▶ Exercise directions
The result should consist solely of the line containing "[511, 259, 599, 320]" and the lines that follow it below, each reproduced exactly, the last line included.

▶ Dataset entries
--- START ---

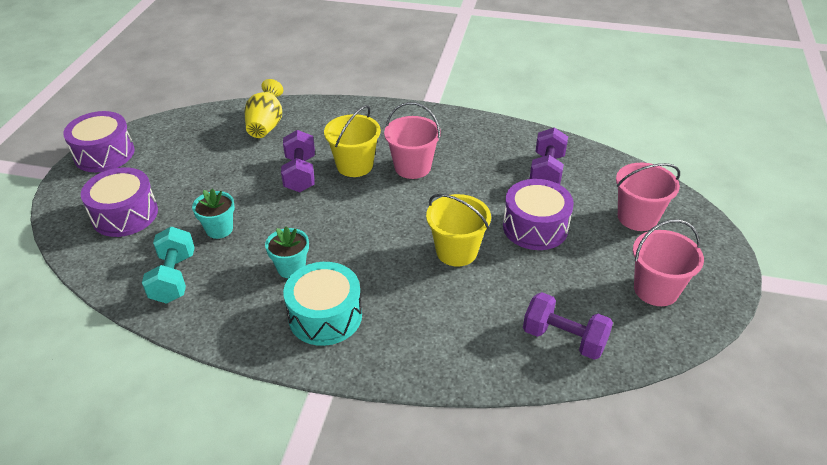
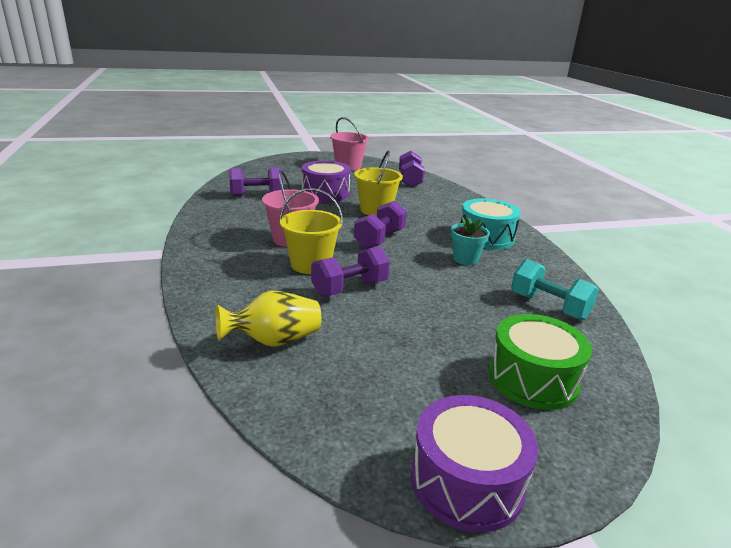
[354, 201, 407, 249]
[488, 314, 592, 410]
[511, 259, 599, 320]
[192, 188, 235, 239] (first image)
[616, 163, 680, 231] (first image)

--- END ---

▶ Solution to the problem
[511, 259, 599, 320]
[192, 188, 235, 239] (first image)
[616, 163, 680, 231] (first image)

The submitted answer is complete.